++++ Data provided
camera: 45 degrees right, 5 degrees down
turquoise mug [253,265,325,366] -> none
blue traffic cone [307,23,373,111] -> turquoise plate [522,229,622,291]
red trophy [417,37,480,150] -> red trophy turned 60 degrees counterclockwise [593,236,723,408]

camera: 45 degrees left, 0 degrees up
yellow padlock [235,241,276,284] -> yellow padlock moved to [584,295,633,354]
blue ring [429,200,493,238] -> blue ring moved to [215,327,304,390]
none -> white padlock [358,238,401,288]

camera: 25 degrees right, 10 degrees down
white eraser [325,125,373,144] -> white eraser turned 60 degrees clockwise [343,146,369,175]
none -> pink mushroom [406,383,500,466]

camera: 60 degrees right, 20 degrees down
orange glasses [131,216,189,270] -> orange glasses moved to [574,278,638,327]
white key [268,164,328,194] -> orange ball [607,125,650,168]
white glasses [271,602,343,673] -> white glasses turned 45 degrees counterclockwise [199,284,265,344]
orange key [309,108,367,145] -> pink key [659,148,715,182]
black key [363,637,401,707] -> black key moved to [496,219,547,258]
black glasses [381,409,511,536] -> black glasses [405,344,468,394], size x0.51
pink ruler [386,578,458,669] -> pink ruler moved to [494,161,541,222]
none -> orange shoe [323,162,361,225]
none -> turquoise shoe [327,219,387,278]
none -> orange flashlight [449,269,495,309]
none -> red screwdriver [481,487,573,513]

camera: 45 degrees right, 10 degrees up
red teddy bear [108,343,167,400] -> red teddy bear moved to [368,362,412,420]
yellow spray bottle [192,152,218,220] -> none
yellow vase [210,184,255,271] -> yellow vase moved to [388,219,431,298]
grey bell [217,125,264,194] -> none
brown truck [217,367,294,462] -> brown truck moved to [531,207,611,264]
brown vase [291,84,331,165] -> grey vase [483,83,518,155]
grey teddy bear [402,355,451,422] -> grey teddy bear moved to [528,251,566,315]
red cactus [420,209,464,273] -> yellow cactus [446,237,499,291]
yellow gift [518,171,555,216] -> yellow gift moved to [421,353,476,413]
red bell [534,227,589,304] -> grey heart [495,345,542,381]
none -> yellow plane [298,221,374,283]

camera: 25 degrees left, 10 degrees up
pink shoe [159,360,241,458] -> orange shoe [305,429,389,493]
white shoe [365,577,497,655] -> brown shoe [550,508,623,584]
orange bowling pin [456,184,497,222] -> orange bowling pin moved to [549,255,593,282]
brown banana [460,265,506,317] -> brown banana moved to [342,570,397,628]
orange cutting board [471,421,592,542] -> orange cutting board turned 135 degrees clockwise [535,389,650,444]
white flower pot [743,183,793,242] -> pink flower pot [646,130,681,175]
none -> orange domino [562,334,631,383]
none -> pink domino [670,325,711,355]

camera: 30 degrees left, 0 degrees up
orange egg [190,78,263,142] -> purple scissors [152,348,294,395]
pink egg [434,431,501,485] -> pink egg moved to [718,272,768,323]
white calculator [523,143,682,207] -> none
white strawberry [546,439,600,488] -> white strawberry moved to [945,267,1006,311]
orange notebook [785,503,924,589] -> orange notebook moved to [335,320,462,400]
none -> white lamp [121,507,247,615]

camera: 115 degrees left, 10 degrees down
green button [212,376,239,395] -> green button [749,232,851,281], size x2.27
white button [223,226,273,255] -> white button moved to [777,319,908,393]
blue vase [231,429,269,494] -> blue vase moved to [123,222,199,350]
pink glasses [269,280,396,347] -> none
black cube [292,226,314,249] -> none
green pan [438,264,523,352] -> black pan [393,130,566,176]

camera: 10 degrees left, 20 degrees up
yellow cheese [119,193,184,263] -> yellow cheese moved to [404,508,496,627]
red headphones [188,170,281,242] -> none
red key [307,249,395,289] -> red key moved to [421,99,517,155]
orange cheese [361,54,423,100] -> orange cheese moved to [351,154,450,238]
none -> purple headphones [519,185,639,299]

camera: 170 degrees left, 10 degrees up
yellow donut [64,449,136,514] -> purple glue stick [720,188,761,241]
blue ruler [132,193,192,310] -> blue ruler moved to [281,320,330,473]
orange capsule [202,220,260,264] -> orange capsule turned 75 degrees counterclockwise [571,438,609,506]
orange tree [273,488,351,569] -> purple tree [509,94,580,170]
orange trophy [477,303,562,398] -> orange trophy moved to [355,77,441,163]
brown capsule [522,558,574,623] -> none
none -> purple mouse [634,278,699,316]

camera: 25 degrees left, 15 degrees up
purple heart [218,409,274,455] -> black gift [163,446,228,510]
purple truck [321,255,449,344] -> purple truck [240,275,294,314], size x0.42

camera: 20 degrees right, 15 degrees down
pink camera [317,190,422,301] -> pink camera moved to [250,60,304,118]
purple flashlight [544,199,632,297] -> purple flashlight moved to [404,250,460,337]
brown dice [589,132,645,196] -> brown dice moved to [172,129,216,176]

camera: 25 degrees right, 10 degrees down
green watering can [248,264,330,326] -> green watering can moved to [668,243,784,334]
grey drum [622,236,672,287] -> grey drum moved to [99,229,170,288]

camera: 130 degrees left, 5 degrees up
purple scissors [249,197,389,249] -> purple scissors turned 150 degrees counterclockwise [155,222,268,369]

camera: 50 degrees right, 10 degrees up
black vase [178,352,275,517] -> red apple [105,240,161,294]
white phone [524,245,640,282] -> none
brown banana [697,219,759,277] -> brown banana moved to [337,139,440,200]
++++++++
- _Task requirements_
Write out exactly the lines above from the line with "red headphones [188,170,281,242] -> none" through the line with "yellow donut [64,449,136,514]", both of them included, and leave out all other lines.

- _Problem solution_
red headphones [188,170,281,242] -> none
red key [307,249,395,289] -> red key moved to [421,99,517,155]
orange cheese [361,54,423,100] -> orange cheese moved to [351,154,450,238]
none -> purple headphones [519,185,639,299]

camera: 170 degrees left, 10 degrees up
yellow donut [64,449,136,514] -> purple glue stick [720,188,761,241]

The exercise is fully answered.